Brief » The answer is a stretch of the material below, returned exactly: the line containing "camera: 30 degrees left, 25 degrees up", the line containing "(846, 564) = (725, 522): grey", and all lines between.

Records provided »
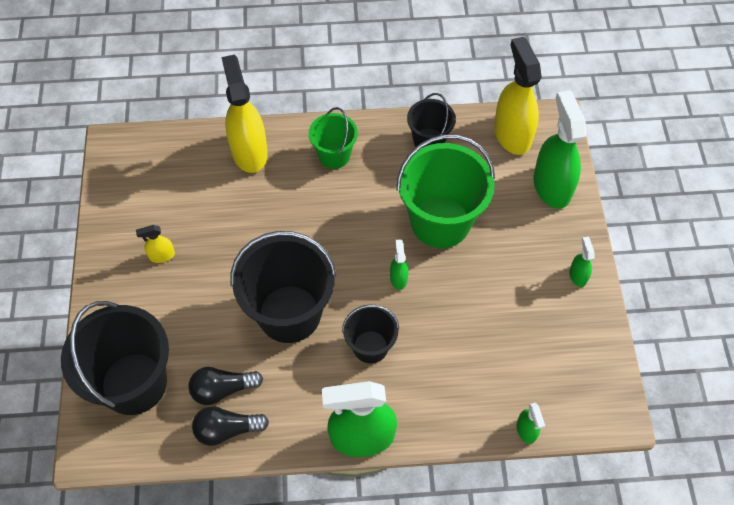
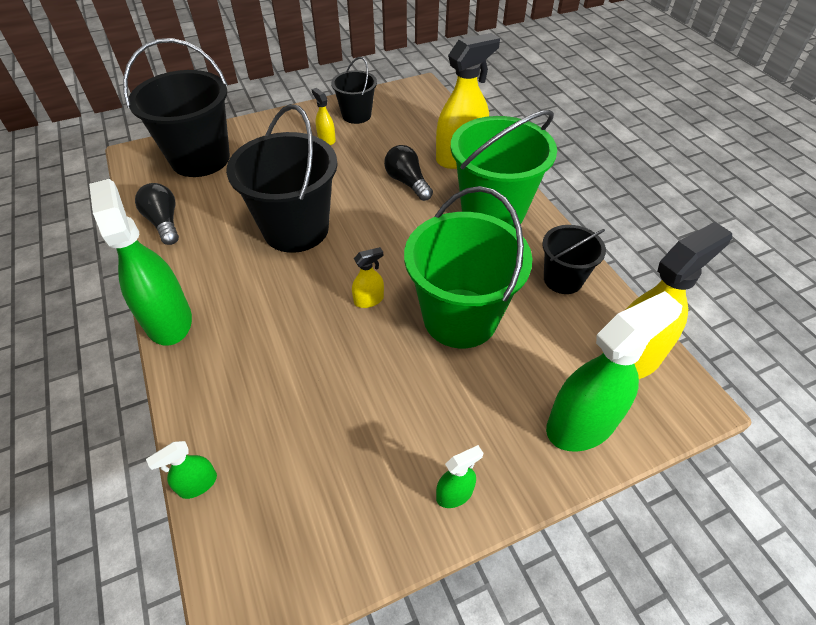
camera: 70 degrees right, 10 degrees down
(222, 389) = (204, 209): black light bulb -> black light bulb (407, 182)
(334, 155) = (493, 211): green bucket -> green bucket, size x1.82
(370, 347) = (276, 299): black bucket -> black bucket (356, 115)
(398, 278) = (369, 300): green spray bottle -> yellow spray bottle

==

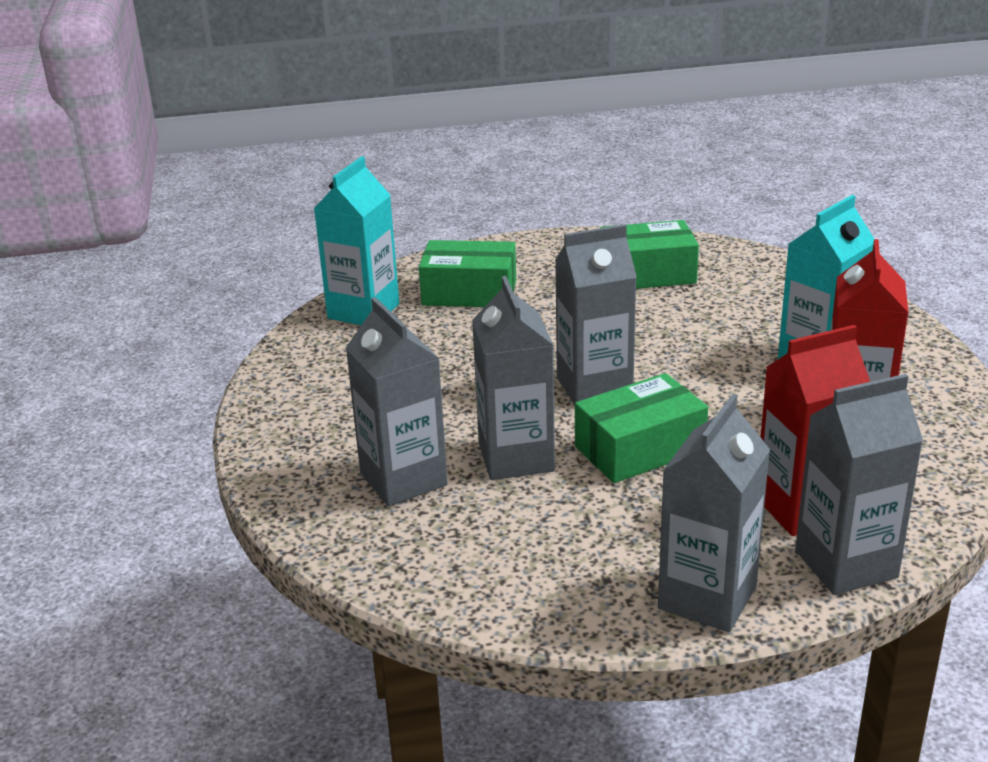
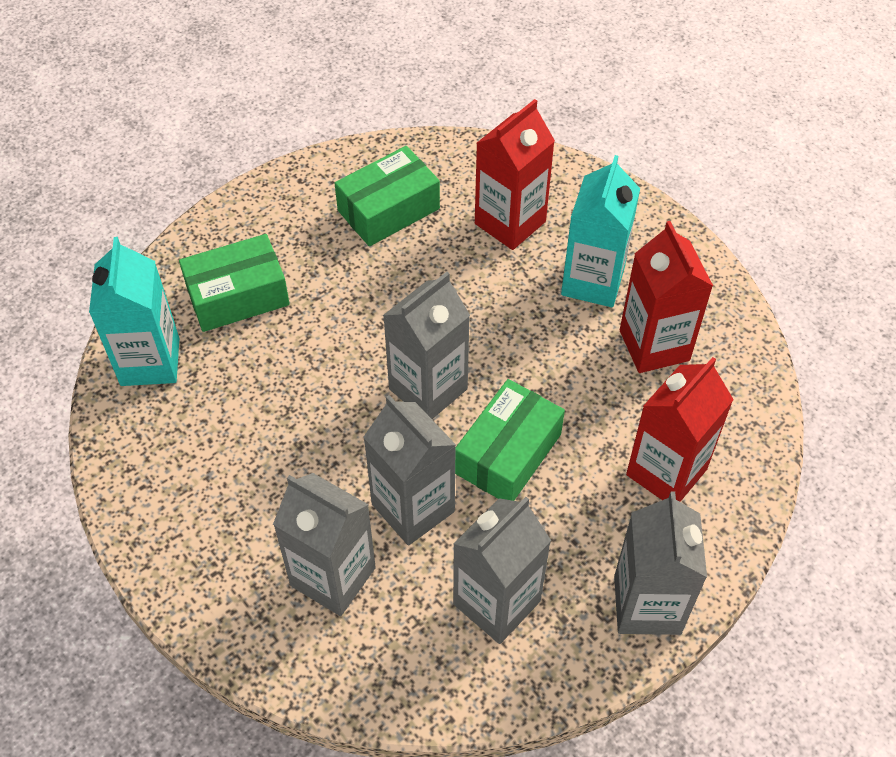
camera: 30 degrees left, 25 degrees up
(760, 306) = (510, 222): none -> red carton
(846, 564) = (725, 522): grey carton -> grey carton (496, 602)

Task result »
camera: 30 degrees left, 25 degrees up
(760, 306) = (510, 222): none -> red carton
(846, 564) = (725, 522): grey carton -> grey carton (496, 602)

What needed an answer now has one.